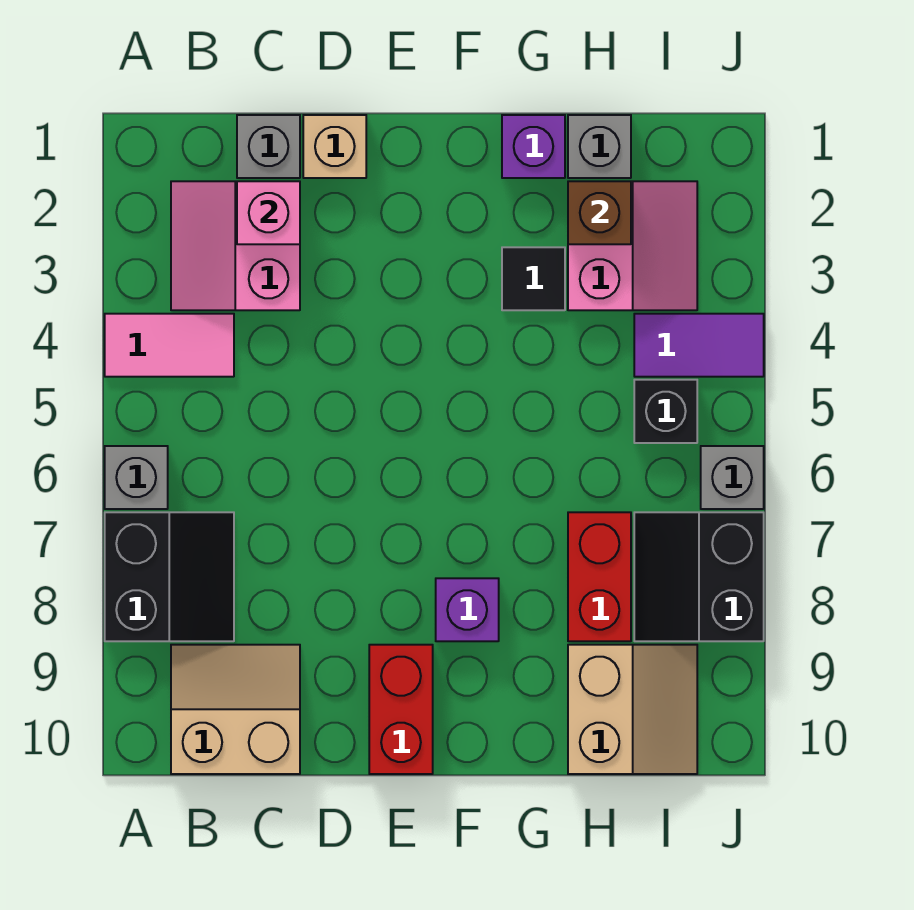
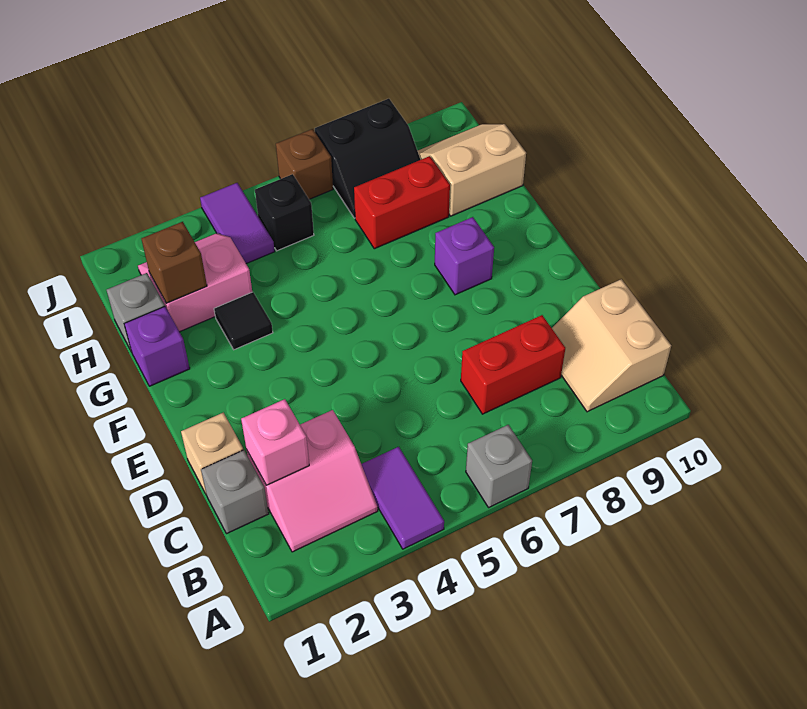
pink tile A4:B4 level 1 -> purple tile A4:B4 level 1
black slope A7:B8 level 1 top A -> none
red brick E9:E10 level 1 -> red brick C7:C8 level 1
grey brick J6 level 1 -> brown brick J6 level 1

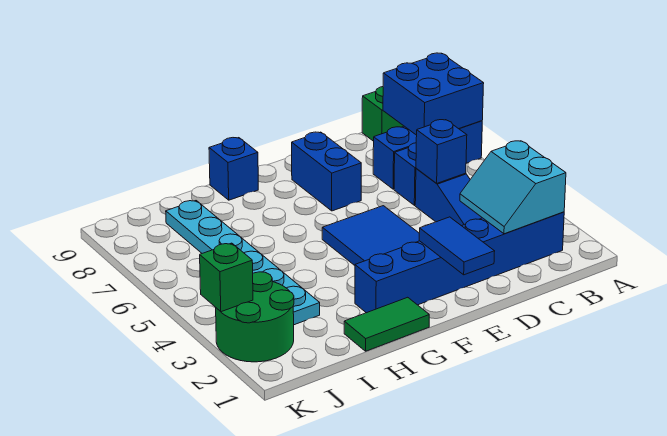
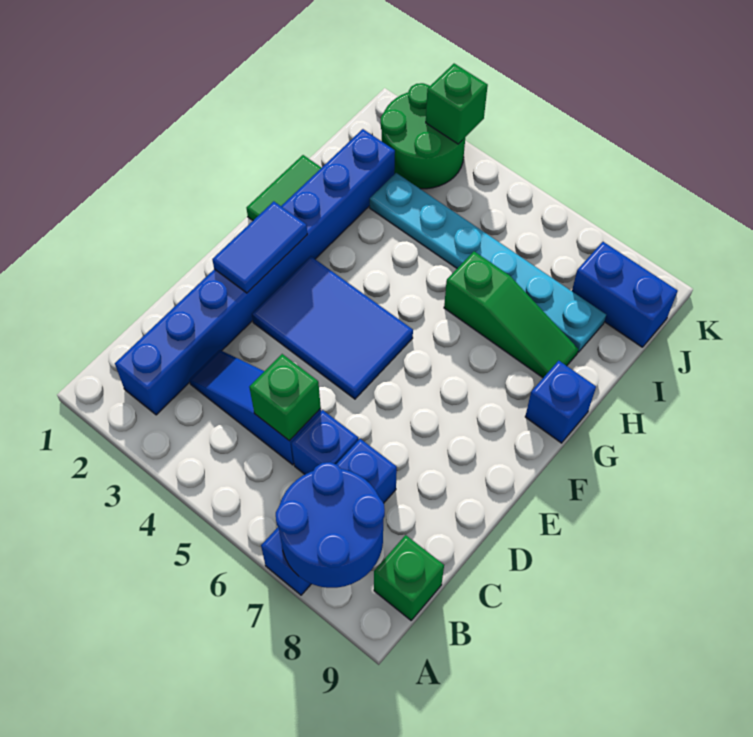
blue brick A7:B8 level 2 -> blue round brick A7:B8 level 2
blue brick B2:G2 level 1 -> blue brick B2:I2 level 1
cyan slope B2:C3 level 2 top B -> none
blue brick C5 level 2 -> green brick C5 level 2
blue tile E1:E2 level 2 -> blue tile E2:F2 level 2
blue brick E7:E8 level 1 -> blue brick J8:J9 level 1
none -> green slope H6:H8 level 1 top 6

REQUIREMENT: The answer must match the entries above line for line, with the pictures dropped.

SOLVED EXERCISE:
pink tile A4:B4 level 1 -> purple tile A4:B4 level 1
black slope A7:B8 level 1 top A -> none
red brick E9:E10 level 1 -> red brick C7:C8 level 1
grey brick J6 level 1 -> brown brick J6 level 1

blue brick A7:B8 level 2 -> blue round brick A7:B8 level 2
blue brick B2:G2 level 1 -> blue brick B2:I2 level 1
cyan slope B2:C3 level 2 top B -> none
blue brick C5 level 2 -> green brick C5 level 2
blue tile E1:E2 level 2 -> blue tile E2:F2 level 2
blue brick E7:E8 level 1 -> blue brick J8:J9 level 1
none -> green slope H6:H8 level 1 top 6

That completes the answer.